[Exercise instructions] Every line of the listing should be retyped exactly, but none of the pictures should be.

[Given data]
··········

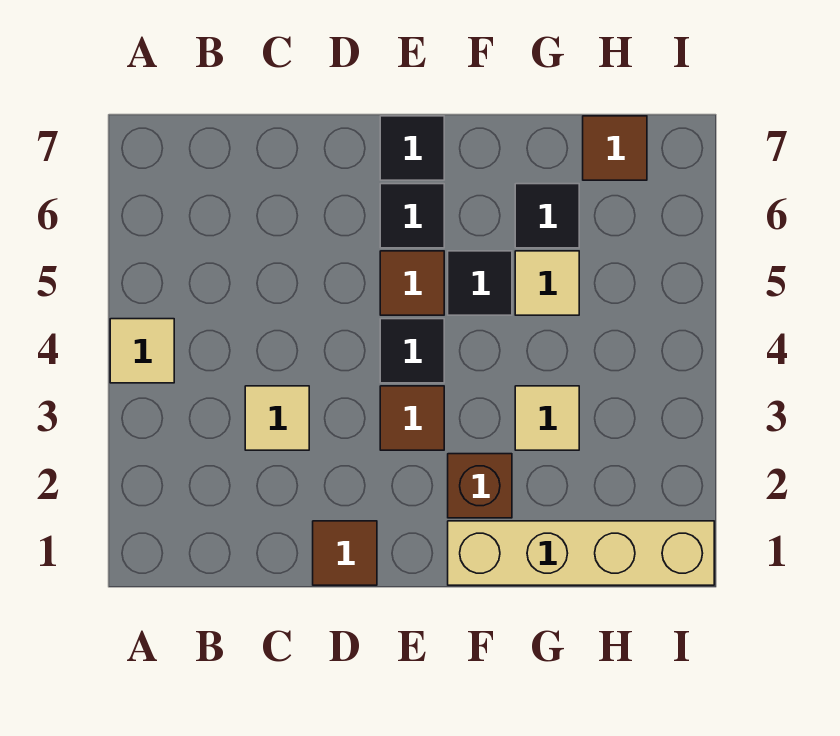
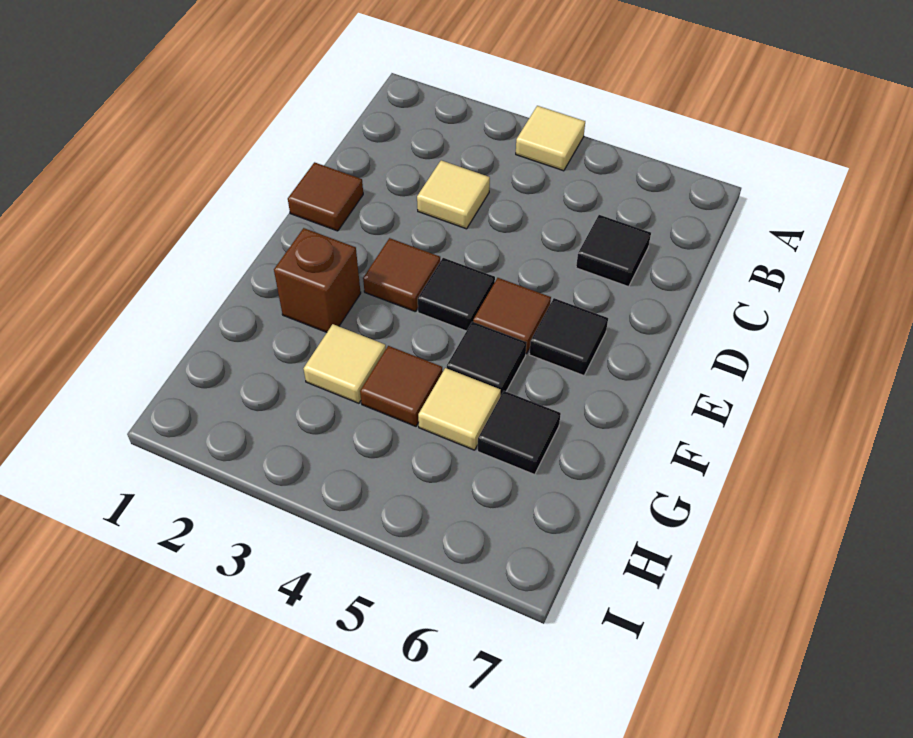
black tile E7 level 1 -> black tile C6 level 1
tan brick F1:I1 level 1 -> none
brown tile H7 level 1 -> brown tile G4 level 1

··········

[Result for this exercise]
black tile E7 level 1 -> black tile C6 level 1
tan brick F1:I1 level 1 -> none
brown tile H7 level 1 -> brown tile G4 level 1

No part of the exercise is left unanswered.